MATERIALS PROVIDED:
§ §
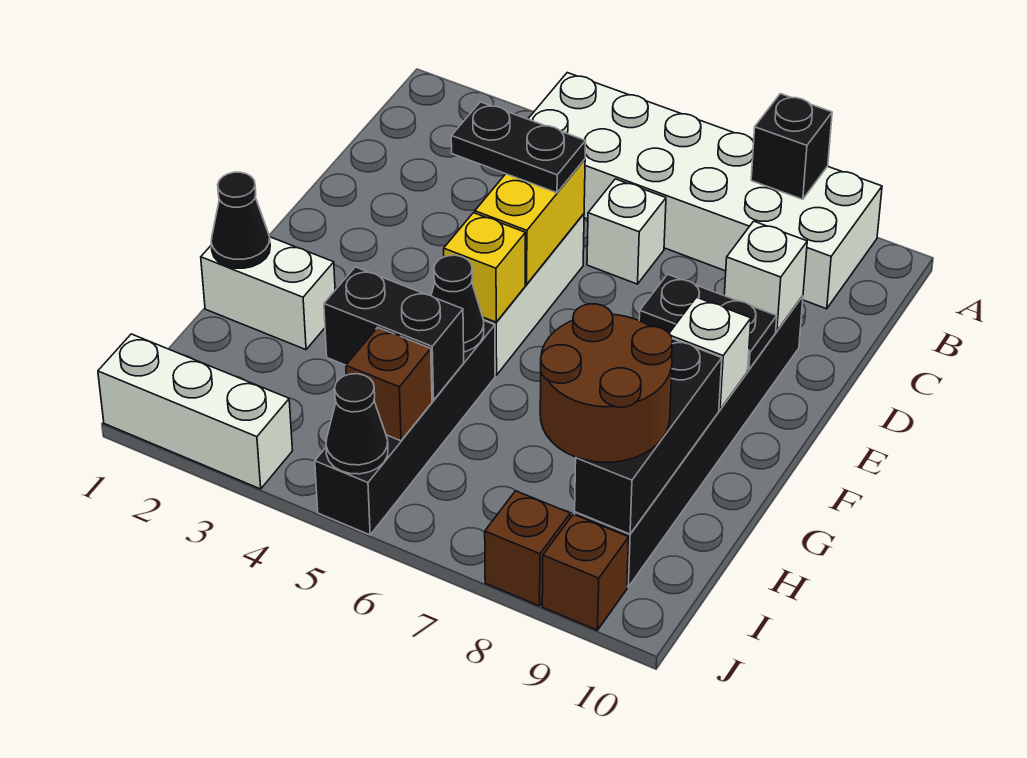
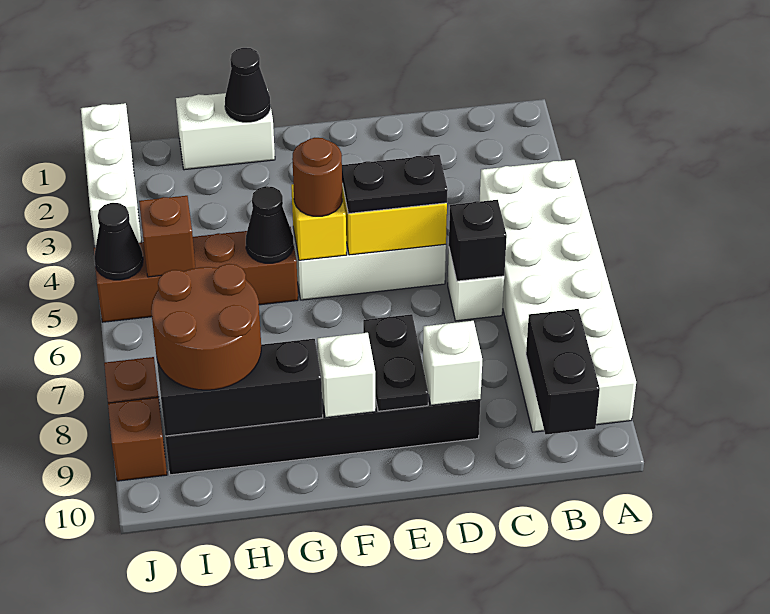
black brick A8 level 2 -> black brick C6 level 2
black plate D4:D5 level 3 -> black plate D5:E5 level 3
none -> brown round brick F5 level 3
white brick G1:G2 level 1 -> white brick G1:H1 level 1
black brick G5:J5 level 1 -> brown brick G5:J5 level 1
black brick H4:H5 level 2 -> black brick B9:B10 level 2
§ §
TASK TO COMPLETE:
The required answer is the material repeated exactly, with no images in it.

SOLVED PROBLEM:
black brick A8 level 2 -> black brick C6 level 2
black plate D4:D5 level 3 -> black plate D5:E5 level 3
none -> brown round brick F5 level 3
white brick G1:G2 level 1 -> white brick G1:H1 level 1
black brick G5:J5 level 1 -> brown brick G5:J5 level 1
black brick H4:H5 level 2 -> black brick B9:B10 level 2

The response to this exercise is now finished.